**TASK STATEMENT**
List each line of the data that holds the string "pink", please.

=== SOURCE DATA ===

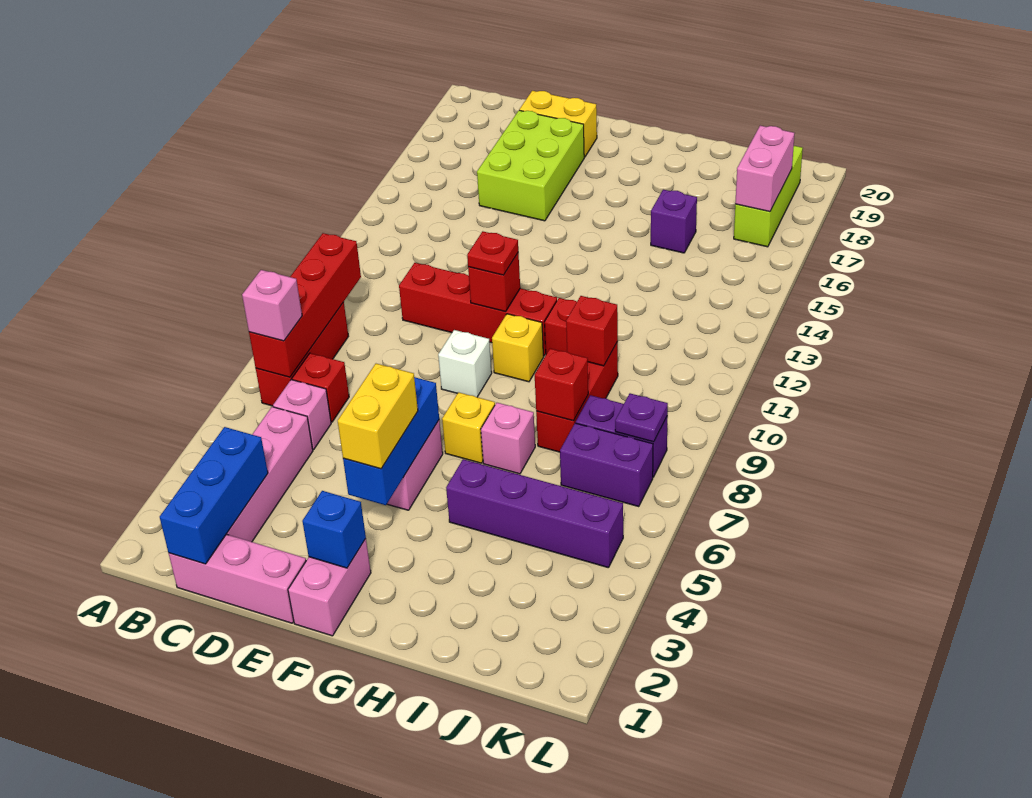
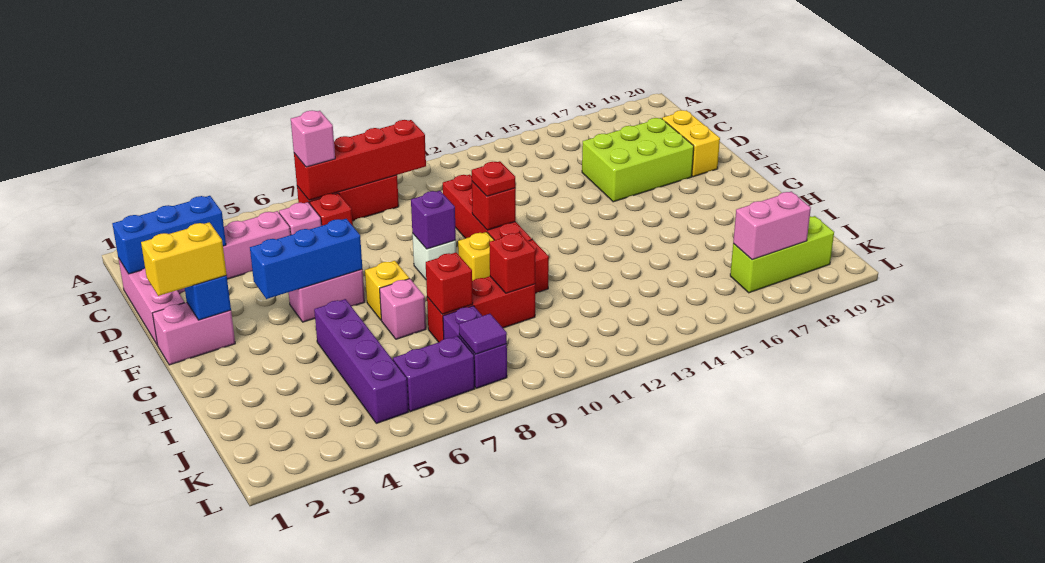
yellow 1x2 brick [338,364,418,469] -> yellow 1x2 brick moved to [141,222,227,296]
purple 1x1 brick [651,190,697,253] -> purple 1x1 brick moved to [411,191,456,249]
purple 1x2 brick [560,423,653,507] -> purple 1x2 brick turned to [393,336,475,412]
purple 1x1 plate [615,393,668,442] -> purple 1x1 tile [459,314,507,354]

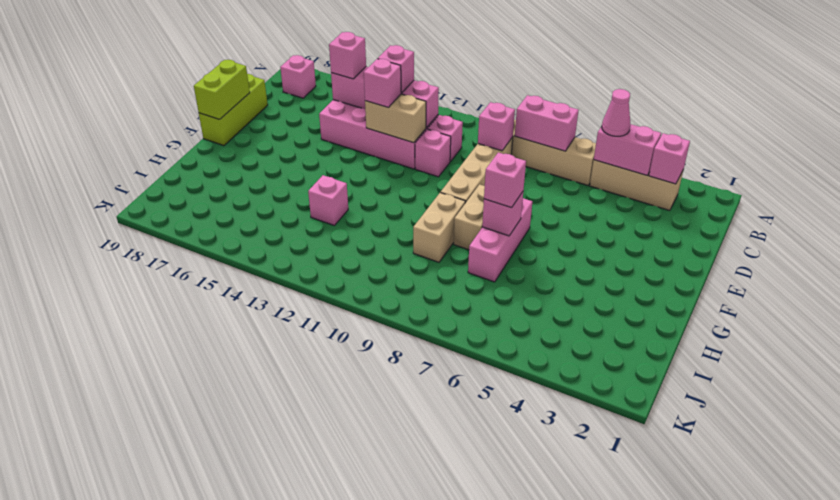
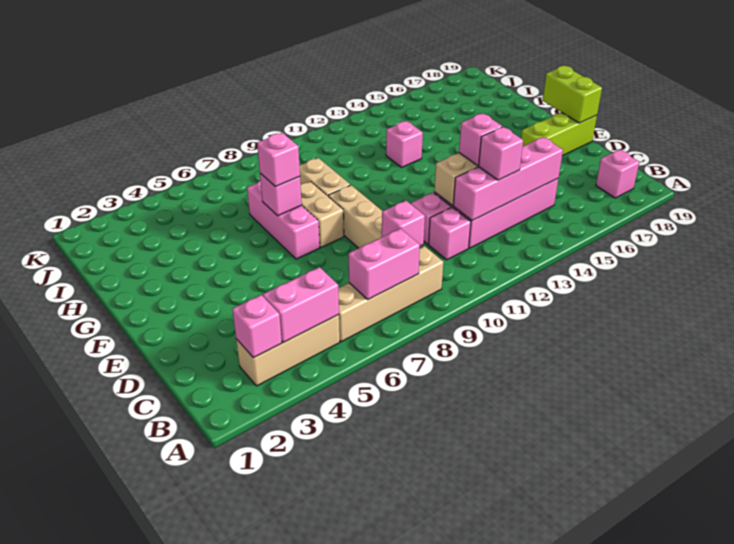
pink 1x1 cone [602,89,631,136] -> none
pink 1x1 brick [329,32,366,79] -> none
lime 1x3 brick [199,74,268,146] -> lime 1x3 brick turned to [521,112,597,156]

===

**SOLUTION FOR THIS EXERCISE**
pink 1x1 cone [602,89,631,136] -> none
pink 1x1 brick [329,32,366,79] -> none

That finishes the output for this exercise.